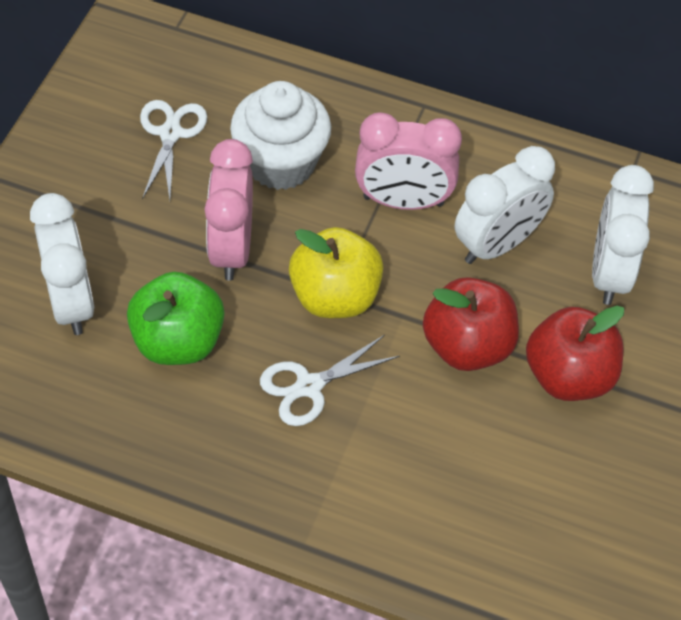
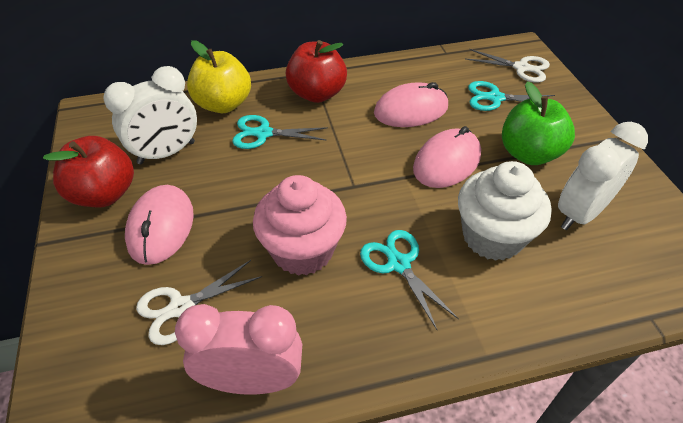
pink clock: 2 -> 1
pink cupcake: 0 -> 1
pink mouse: 0 -> 3
turquoise scissors: 0 -> 3
white clock: 3 -> 2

#####

→ **Assignment**
Only the text of the listing above is wanted, transcribed exactly, without its images.

→ **Task solution**
pink clock: 2 -> 1
pink cupcake: 0 -> 1
pink mouse: 0 -> 3
turquoise scissors: 0 -> 3
white clock: 3 -> 2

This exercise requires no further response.